Data for the task
____________
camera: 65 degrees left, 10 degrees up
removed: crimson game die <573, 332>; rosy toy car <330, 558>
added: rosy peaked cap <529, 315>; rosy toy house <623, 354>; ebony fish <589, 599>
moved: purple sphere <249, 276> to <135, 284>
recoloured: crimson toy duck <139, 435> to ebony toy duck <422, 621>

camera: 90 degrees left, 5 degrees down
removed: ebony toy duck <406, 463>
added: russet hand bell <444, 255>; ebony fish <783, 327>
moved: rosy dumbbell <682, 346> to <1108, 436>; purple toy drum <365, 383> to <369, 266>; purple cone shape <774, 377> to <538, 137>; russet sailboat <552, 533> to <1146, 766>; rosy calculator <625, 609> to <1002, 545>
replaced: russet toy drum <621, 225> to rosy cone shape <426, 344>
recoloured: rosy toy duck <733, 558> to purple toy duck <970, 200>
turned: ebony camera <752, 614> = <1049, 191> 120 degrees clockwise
____________
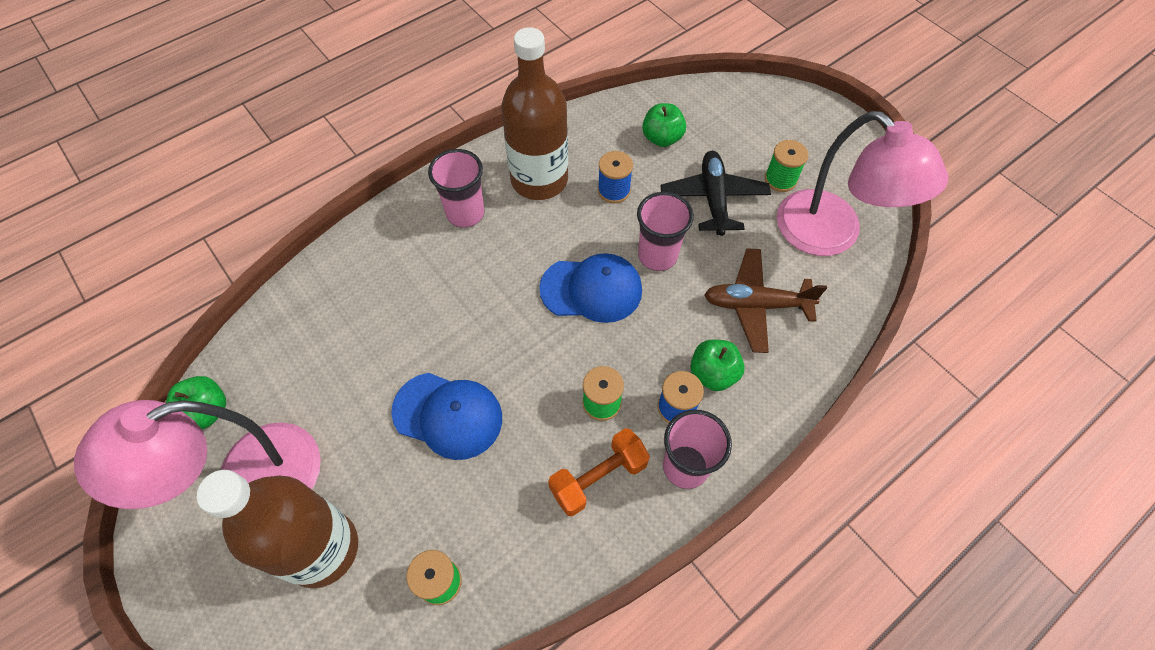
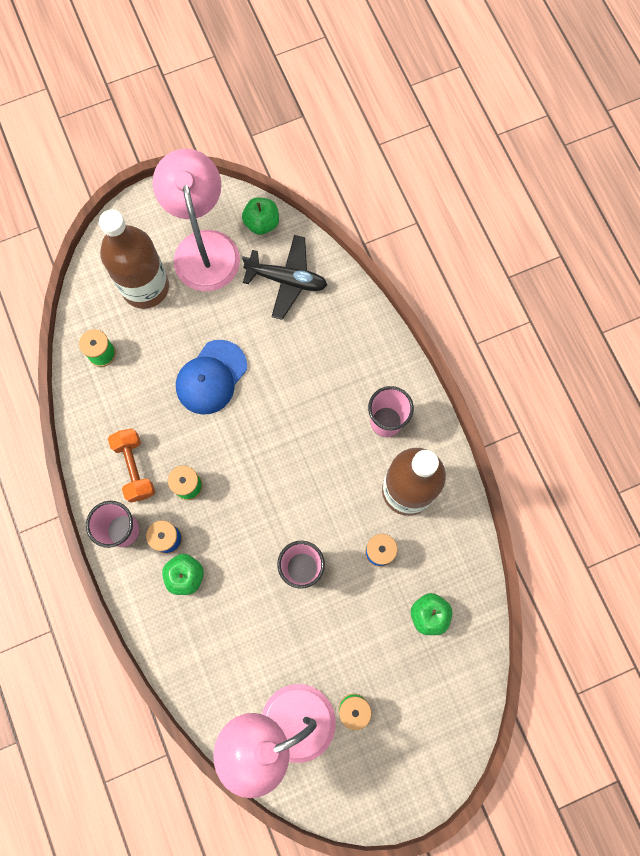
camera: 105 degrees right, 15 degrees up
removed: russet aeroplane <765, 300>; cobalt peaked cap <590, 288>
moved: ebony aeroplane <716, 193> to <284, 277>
____________
Task
Taking the line with "camera: 65 degrees left, 10 degrees up" as the first and the line with "moved: purple sphere <249, 276> to <135, 284>" as the last, retype that stretch of the data above exactly, with no other lines.

Result of the task
camera: 65 degrees left, 10 degrees up
removed: crimson game die <573, 332>; rosy toy car <330, 558>
added: rosy peaked cap <529, 315>; rosy toy house <623, 354>; ebony fish <589, 599>
moved: purple sphere <249, 276> to <135, 284>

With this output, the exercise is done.